• **The input**:
───

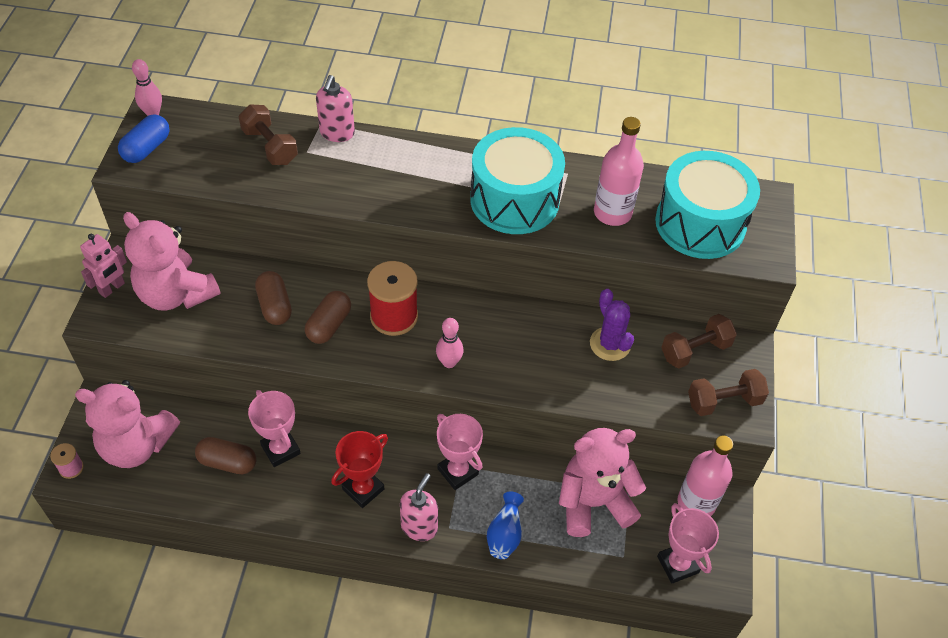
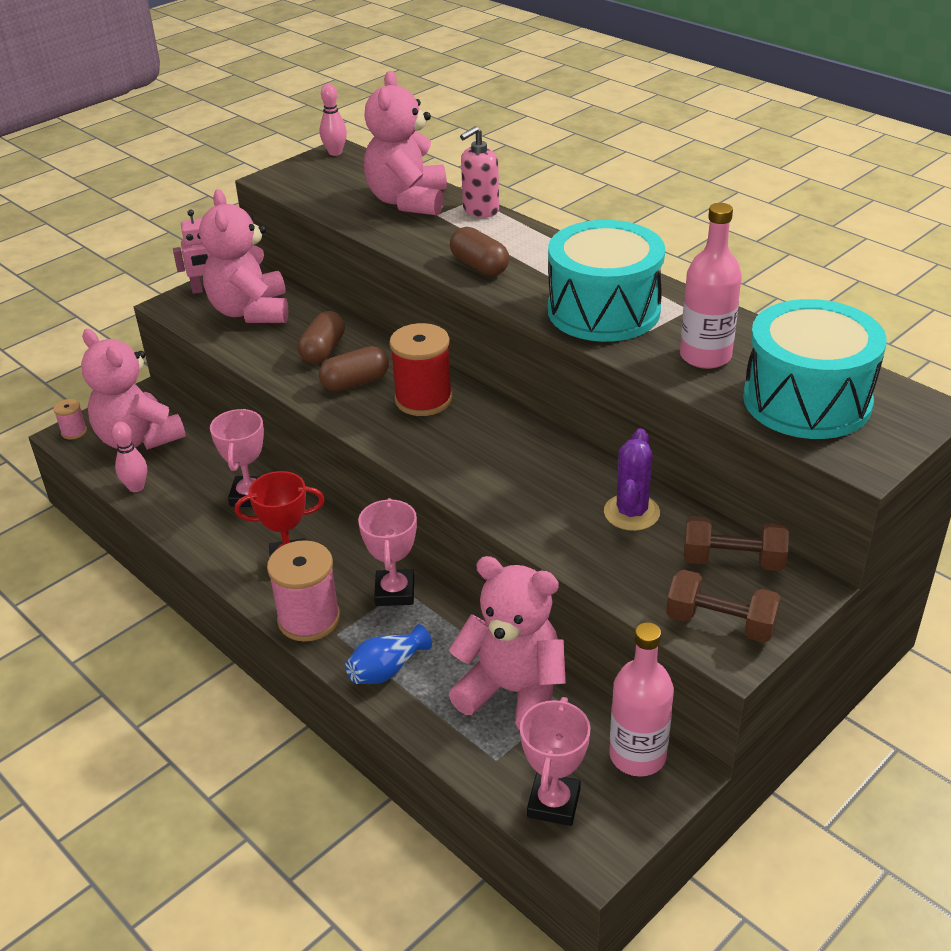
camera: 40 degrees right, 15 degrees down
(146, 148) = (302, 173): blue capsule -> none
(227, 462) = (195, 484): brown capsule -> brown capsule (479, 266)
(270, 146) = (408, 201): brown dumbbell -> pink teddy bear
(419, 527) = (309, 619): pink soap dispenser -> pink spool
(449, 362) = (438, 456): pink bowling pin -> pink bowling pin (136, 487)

───

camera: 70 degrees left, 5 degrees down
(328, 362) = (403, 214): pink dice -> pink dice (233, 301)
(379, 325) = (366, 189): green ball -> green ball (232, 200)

───

• **What you will do**: Write down again, exactly as given, only the lines above that fall from the line with "(419, 527) = (309, 619): pink" to the line with "(449, 362) = (438, 456): pink", inclusive.

• **Task output**:
(419, 527) = (309, 619): pink soap dispenser -> pink spool
(449, 362) = (438, 456): pink bowling pin -> pink bowling pin (136, 487)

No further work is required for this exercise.